= Activity =
Every line of the data below is to be given again as it appears, with the images removed.

= = = = = = =

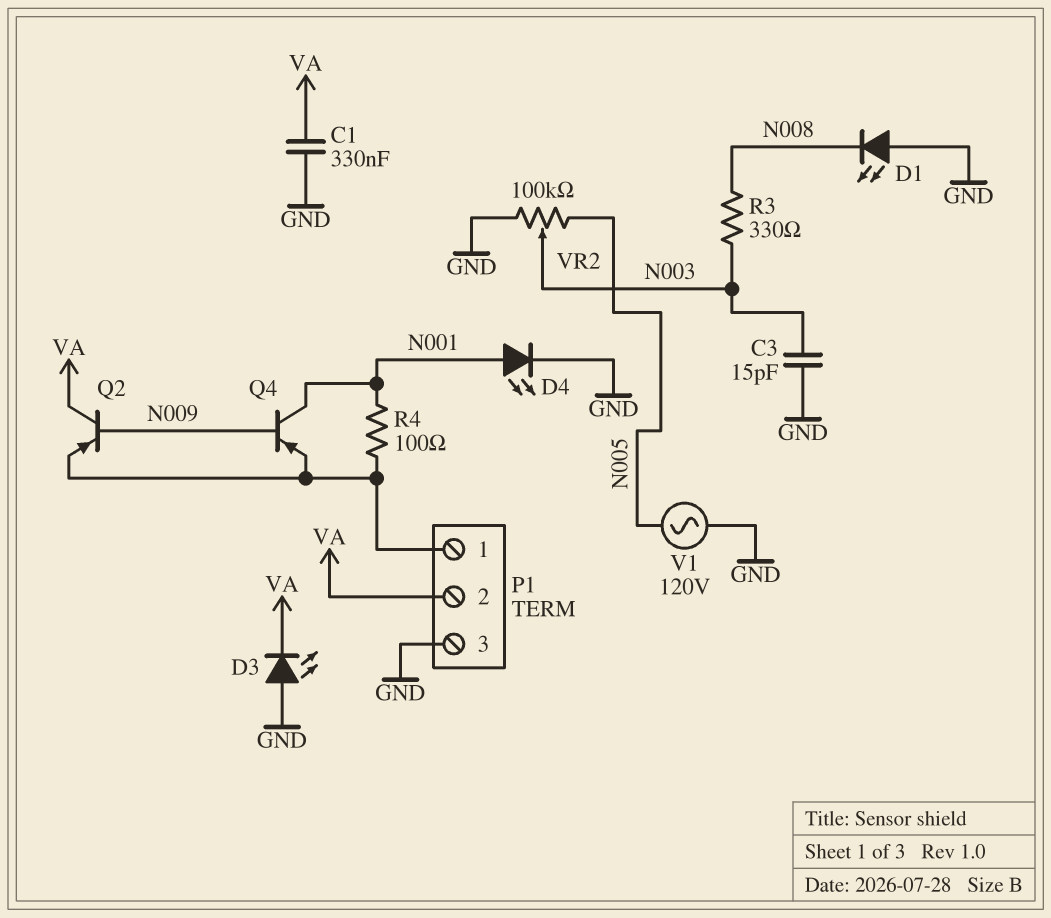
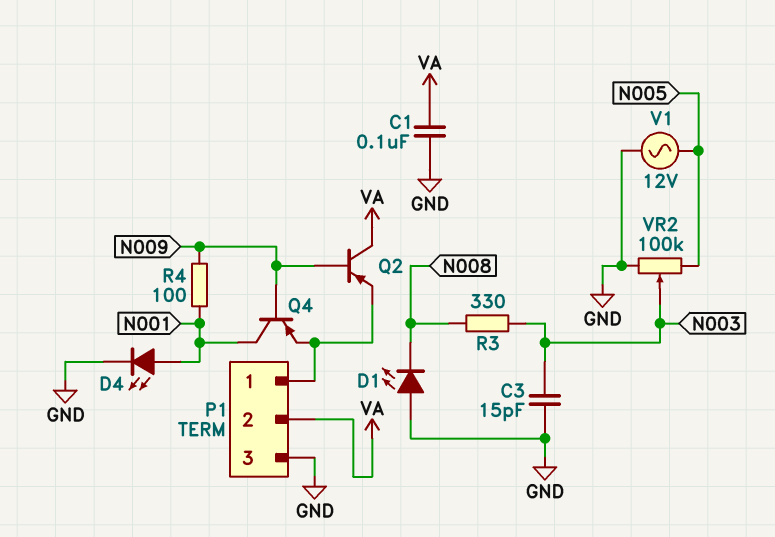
C1: 330nF (GND, VA) -> 100nF (GND, VA)
D3: LED (A GND, K VA) -> none
R4: 100 (N001, P1/1) -> 100 (N001, N009)
V1: AC 120V (GND, N005) -> AC 12V (GND, N005)

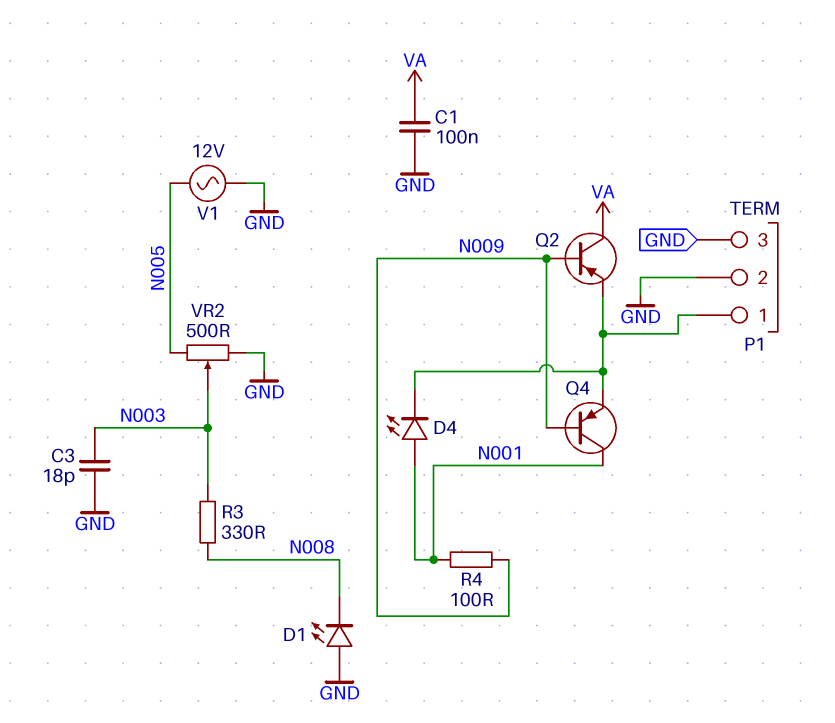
C3: 15pF (GND, N003) -> 18pF (GND, N003)
D4: LED (A N001, K GND) -> LED (A N001, K P1/1)
P1 pin 2: VA -> GND
VR2: 100k (GND, N005, wiper N003) -> 500 (GND, N005, wiper N003)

= = = = = = =

= Response below =
C1: 330nF (GND, VA) -> 100nF (GND, VA)
D3: LED (A GND, K VA) -> none
R4: 100 (N001, P1/1) -> 100 (N001, N009)
V1: AC 120V (GND, N005) -> AC 12V (GND, N005)

C3: 15pF (GND, N003) -> 18pF (GND, N003)
D4: LED (A N001, K GND) -> LED (A N001, K P1/1)
P1 pin 2: VA -> GND
VR2: 100k (GND, N005, wiper N003) -> 500 (GND, N005, wiper N003)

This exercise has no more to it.